> EXERCISE GOAL: Here, the job is to give back every entry below unchanged, omitting pictures.

### DATA FOR THIS EXERCISE ###

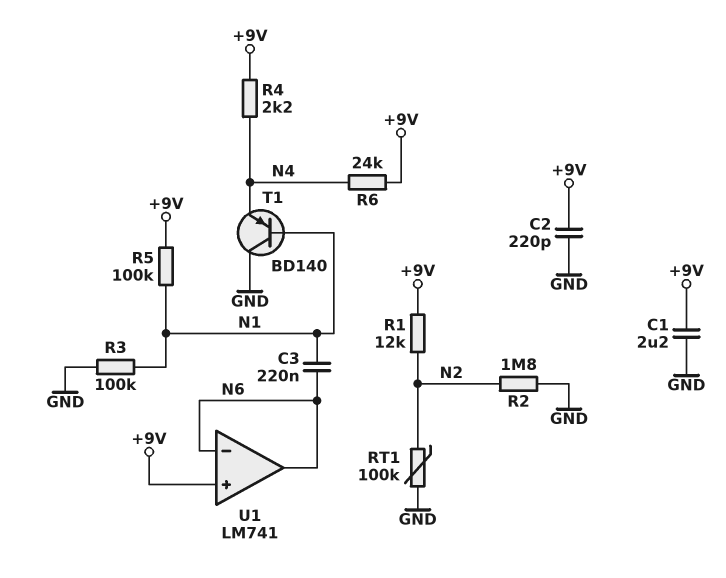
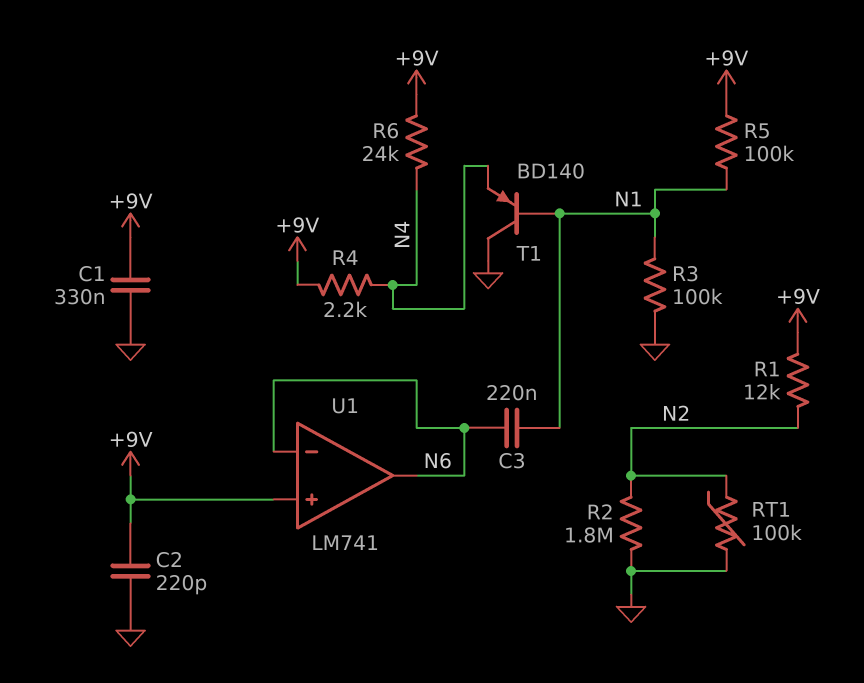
C1: 2.2uF (+9V, GND) -> 330nF (+9V, GND)

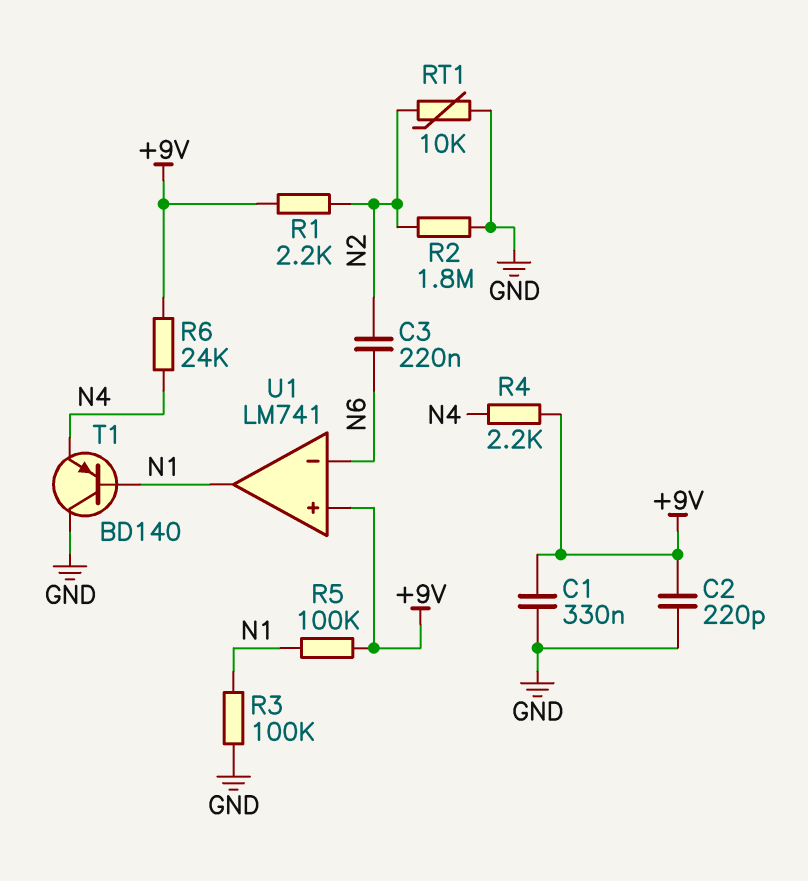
C3: 220nF (N1, N6) -> 220nF (N2, N6)
R1: 12k (+9V, N2) -> 2.2k (+9V, N2)
RT1: 100k (GND, N2) -> 10k (GND, N2)
U1 pin out: N6 -> N1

###

> ANSWER SPACE:
C1: 2.2uF (+9V, GND) -> 330nF (+9V, GND)

C3: 220nF (N1, N6) -> 220nF (N2, N6)
R1: 12k (+9V, N2) -> 2.2k (+9V, N2)
RT1: 100k (GND, N2) -> 10k (GND, N2)
U1 pin out: N6 -> N1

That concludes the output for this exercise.